[REQUIREMENT] When you reach the line containing "black slope L1:L2" in the entries below, start writing out each line exactly, and stop after the line containing "pink brick F3 level".

[INPUT]

——

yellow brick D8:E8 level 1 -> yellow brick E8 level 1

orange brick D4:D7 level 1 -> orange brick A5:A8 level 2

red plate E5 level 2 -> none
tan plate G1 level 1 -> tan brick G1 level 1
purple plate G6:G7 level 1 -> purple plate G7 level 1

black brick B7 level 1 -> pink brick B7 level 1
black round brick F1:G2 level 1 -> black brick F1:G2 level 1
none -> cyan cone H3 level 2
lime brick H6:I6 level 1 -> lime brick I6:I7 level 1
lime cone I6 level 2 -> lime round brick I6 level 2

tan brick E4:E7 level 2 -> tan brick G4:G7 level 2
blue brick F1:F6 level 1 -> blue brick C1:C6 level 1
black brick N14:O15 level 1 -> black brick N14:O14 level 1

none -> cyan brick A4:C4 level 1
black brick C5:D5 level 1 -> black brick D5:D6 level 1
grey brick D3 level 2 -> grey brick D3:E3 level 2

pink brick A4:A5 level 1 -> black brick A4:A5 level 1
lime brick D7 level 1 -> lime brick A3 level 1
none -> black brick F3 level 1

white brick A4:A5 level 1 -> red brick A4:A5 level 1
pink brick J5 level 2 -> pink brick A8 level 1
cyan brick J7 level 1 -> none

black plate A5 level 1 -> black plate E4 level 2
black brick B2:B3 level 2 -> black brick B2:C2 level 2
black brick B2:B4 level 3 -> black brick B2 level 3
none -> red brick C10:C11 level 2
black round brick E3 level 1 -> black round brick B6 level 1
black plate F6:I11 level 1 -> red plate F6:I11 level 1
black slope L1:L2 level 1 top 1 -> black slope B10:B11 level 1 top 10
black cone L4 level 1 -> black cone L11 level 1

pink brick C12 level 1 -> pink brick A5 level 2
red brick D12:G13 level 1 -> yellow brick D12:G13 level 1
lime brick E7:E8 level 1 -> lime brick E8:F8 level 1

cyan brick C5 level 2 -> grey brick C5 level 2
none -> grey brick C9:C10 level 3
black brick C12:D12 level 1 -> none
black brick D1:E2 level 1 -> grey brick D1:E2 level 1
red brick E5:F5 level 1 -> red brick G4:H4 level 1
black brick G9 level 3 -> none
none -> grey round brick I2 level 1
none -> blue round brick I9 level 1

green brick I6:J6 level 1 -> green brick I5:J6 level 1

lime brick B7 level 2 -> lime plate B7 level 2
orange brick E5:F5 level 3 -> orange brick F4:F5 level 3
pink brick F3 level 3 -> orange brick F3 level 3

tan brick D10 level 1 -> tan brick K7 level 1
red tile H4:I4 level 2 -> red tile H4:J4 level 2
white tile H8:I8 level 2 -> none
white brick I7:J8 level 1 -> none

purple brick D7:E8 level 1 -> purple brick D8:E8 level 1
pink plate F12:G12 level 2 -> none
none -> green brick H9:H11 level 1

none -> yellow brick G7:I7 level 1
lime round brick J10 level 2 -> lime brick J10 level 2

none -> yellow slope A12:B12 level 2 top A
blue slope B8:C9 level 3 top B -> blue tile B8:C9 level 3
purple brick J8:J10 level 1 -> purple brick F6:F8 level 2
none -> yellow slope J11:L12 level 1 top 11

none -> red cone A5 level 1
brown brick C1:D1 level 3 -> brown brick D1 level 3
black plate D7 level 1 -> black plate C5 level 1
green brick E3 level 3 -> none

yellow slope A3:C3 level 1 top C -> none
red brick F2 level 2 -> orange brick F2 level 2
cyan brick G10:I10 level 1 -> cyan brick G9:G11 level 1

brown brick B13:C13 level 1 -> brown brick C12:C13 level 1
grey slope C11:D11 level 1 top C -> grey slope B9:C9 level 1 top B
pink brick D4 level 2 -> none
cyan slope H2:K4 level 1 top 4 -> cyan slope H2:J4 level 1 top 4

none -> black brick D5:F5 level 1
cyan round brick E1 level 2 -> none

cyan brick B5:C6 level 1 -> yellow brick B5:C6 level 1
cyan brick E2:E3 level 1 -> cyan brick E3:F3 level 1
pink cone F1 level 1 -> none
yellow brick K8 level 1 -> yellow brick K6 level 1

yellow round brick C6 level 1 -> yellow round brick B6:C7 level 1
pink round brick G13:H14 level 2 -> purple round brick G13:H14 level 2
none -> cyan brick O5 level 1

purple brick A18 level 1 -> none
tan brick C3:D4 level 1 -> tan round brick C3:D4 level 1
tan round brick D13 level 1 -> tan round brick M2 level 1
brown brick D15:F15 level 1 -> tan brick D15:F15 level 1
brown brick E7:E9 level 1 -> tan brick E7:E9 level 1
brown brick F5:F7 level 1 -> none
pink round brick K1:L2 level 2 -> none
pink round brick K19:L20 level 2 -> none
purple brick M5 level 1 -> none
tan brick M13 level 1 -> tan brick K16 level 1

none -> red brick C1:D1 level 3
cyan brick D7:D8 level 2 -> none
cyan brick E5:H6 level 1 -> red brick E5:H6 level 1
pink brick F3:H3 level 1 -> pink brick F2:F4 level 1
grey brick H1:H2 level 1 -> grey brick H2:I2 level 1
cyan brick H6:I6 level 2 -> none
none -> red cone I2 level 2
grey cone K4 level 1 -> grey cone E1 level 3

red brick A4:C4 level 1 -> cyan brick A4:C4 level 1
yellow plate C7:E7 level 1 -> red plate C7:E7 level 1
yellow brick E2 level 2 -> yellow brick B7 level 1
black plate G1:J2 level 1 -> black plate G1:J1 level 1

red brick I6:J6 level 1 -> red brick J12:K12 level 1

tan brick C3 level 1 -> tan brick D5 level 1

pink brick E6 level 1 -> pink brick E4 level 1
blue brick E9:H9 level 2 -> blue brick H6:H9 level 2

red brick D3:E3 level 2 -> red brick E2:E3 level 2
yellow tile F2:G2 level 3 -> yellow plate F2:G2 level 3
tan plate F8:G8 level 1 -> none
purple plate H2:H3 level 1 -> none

——

[THE COMPLETED TASK]
black slope L1:L2 level 1 top 1 -> black slope B10:B11 level 1 top 10
black cone L4 level 1 -> black cone L11 level 1

pink brick C12 level 1 -> pink brick A5 level 2
red brick D12:G13 level 1 -> yellow brick D12:G13 level 1
lime brick E7:E8 level 1 -> lime brick E8:F8 level 1

cyan brick C5 level 2 -> grey brick C5 level 2
none -> grey brick C9:C10 level 3
black brick C12:D12 level 1 -> none
black brick D1:E2 level 1 -> grey brick D1:E2 level 1
red brick E5:F5 level 1 -> red brick G4:H4 level 1
black brick G9 level 3 -> none
none -> grey round brick I2 level 1
none -> blue round brick I9 level 1

green brick I6:J6 level 1 -> green brick I5:J6 level 1

lime brick B7 level 2 -> lime plate B7 level 2
orange brick E5:F5 level 3 -> orange brick F4:F5 level 3
pink brick F3 level 3 -> orange brick F3 level 3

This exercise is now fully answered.